*Task to complete*
Report every line of the entries that contains the word "tower".
--
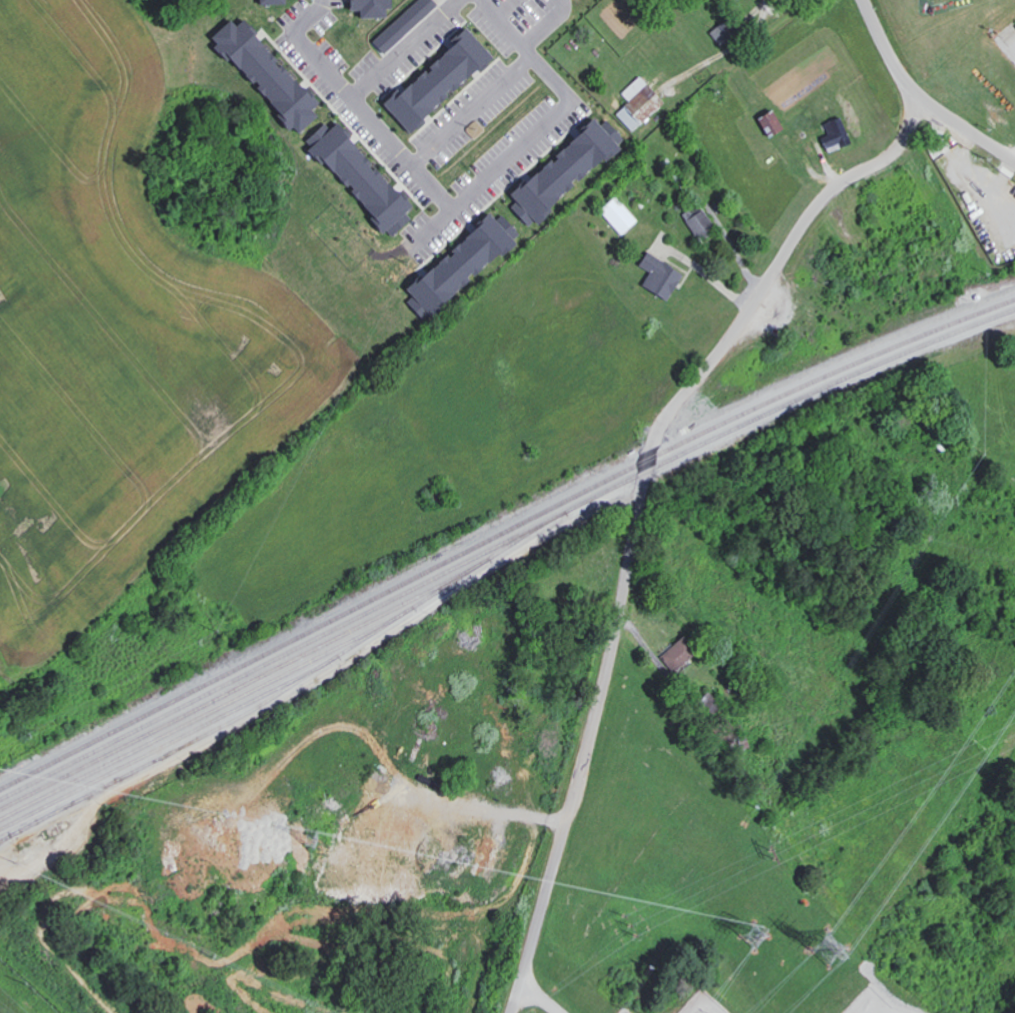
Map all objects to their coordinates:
building: (271, 0)
building: (366, 7)
road: (548, 24)
building: (401, 29)
building: (729, 31)
building: (263, 78)
building: (439, 79)
road: (354, 88)
road: (921, 95)
building: (637, 103)
road: (474, 111)
crop: (789, 116)
building: (768, 125)
building: (840, 134)
road: (502, 160)
building: (564, 179)
building: (361, 181)
building: (616, 218)
building: (701, 221)
building: (456, 270)
building: (664, 275)
crop: (124, 335)
crop: (489, 392)
road: (639, 508)
railway: (501, 533)
railway: (502, 545)
building: (681, 654)
railway: (244, 686)
railway: (290, 688)
railway: (208, 713)
railway: (170, 741)
power tower: (755, 937)
power tower: (827, 950)
power substation: (868, 1003)
power substation: (704, 1004)

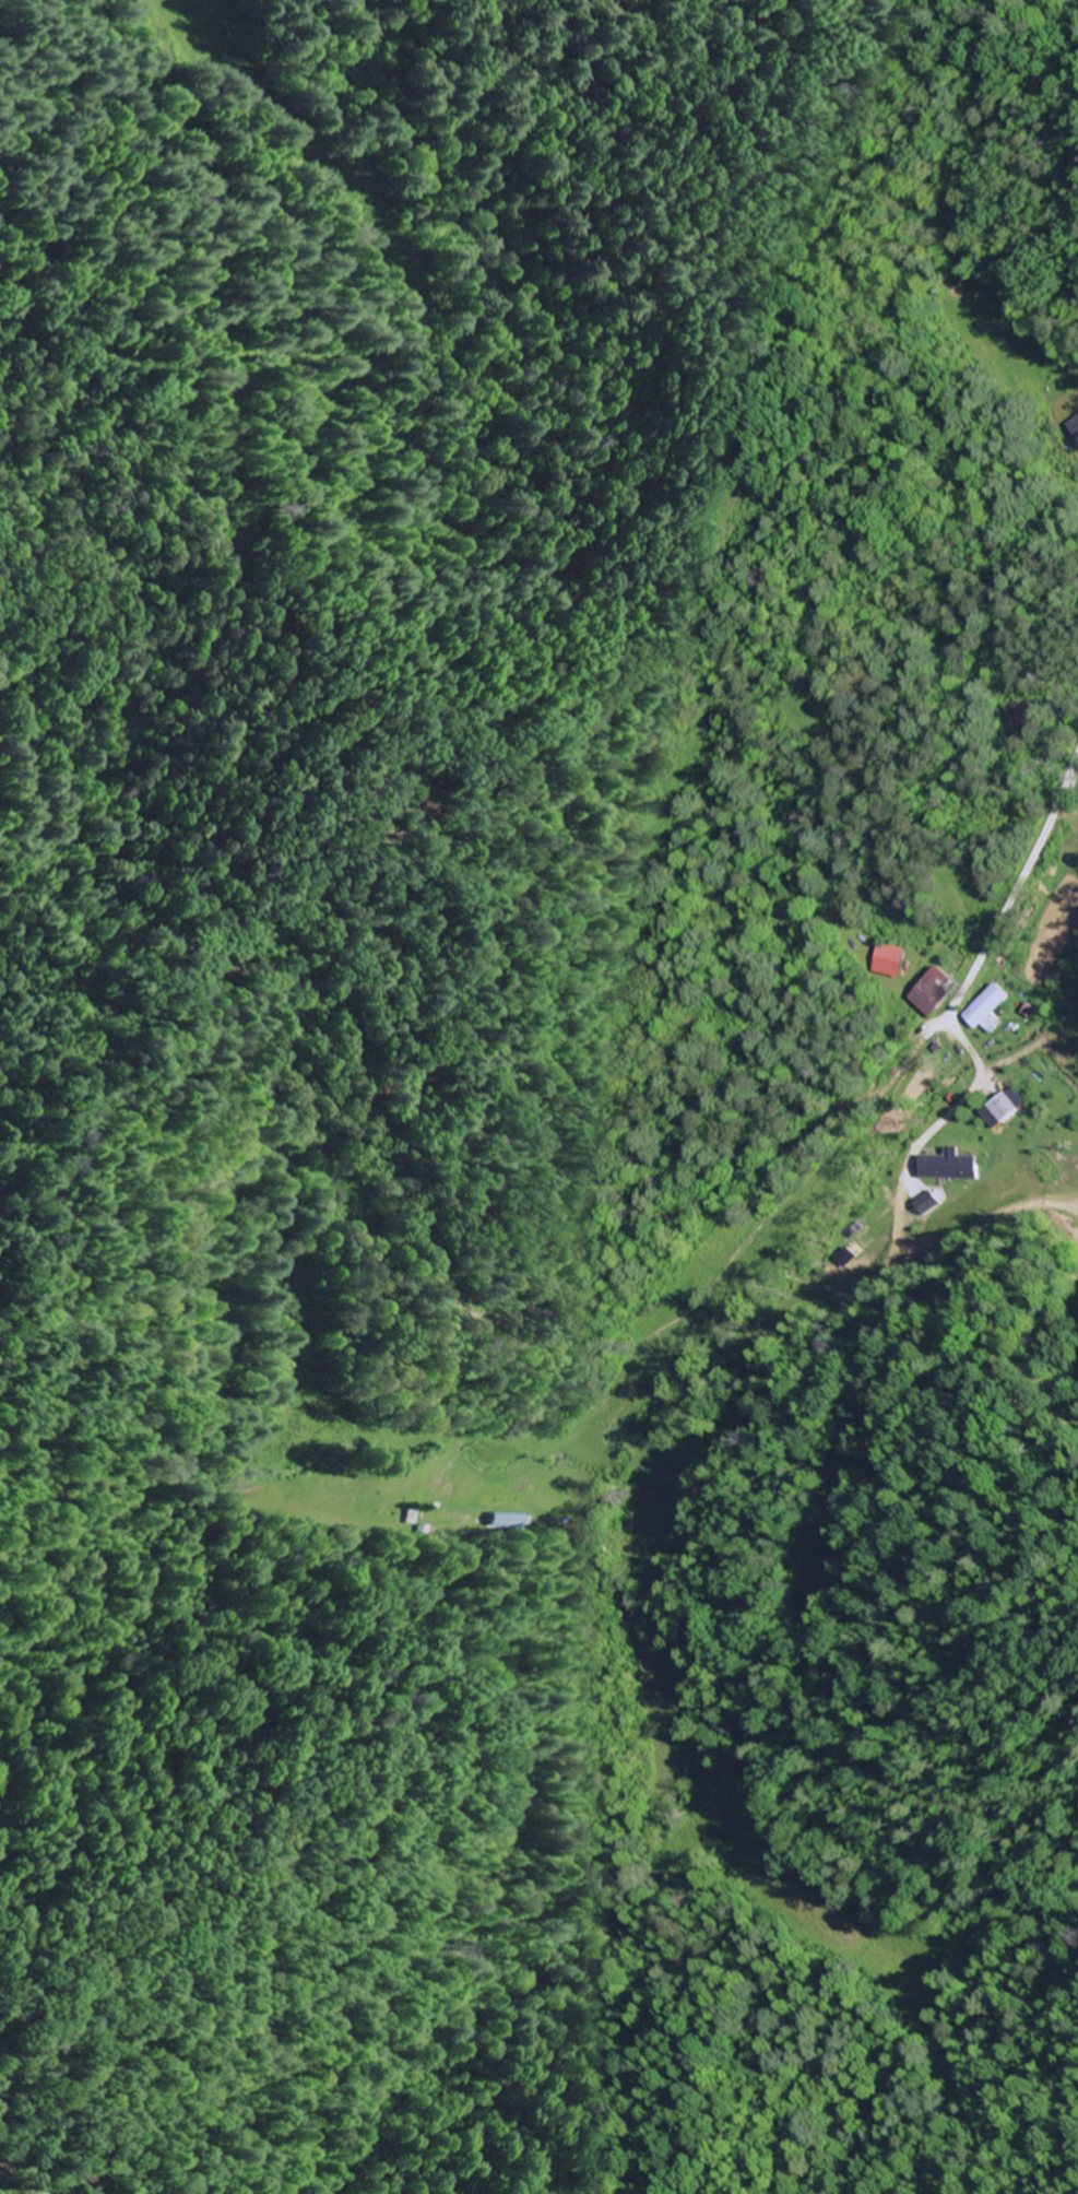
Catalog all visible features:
building: (1074, 428)
road: (1017, 887)
building: (890, 962)
building: (936, 993)
building: (988, 1011)
road: (376, 1069)
building: (1005, 1109)
building: (950, 1168)
building: (925, 1205)
road: (51, 2149)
--
*Task solution*
power tower: (755, 937)
power tower: (827, 950)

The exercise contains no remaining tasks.